**Exercise description:** Reproduce the stretch from the line containing "Identify the location of blank" through the line containing "Image resolution: width=960 pixels, height=540 pixels. Find", swapping "leftmost" for "rightmost" and leaving everything else unchanged. Give only those lines.

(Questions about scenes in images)
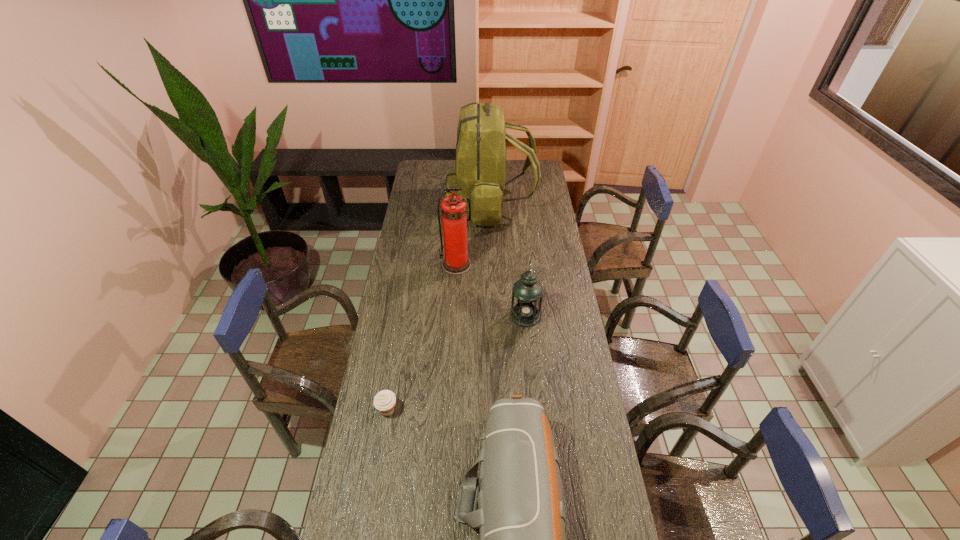
Find the location of a particular element. This screenshot has height=540, width=960. vacant point located on the front-facing side of the backpack is located at coordinates (416, 204).

At what (x,y) coordinates should I click in order to perform the action: click on vacant space positioned 0.080m at the discharge end of the second tallest object. Please return your answer as a coordinate pair (x, y). Looking at the image, I should click on (455, 287).

Identify the location of blank space located 0.240m on the back of the third nearest object. The width and height of the screenshot is (960, 540). (520, 267).

Image resolution: width=960 pixels, height=540 pixels. Find the location of `free space located on the right of the leftmost object`. free space located on the right of the leftmost object is located at coordinates (468, 410).

The image size is (960, 540). I want to click on object located in the far edge section of the desktop, so click(481, 145).

Find the location of a particular element. The width and height of the screenshot is (960, 540). object present at the left edge is located at coordinates (384, 401).

Identify the location of backpack present at the right edge. The image size is (960, 540). (481, 145).

Where is `oil lamp that is positioned at the right edge`? The image size is (960, 540). oil lamp that is positioned at the right edge is located at coordinates (527, 293).

Where is `object present at the far right corner`? Image resolution: width=960 pixels, height=540 pixels. object present at the far right corner is located at coordinates click(481, 145).

At what (x,y) coordinates should I click in order to perform the action: click on free location at the left edge of the desktop. Please return your answer as a coordinate pair (x, y). The image size is (960, 540). Looking at the image, I should click on (412, 194).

**Exercise answer:**
Identify the location of blank space located 0.240m on the back of the third nearest object. The width and height of the screenshot is (960, 540). (520, 267).

Image resolution: width=960 pixels, height=540 pixels. Find the location of `free space located on the right of the rightmost object`. free space located on the right of the rightmost object is located at coordinates (468, 410).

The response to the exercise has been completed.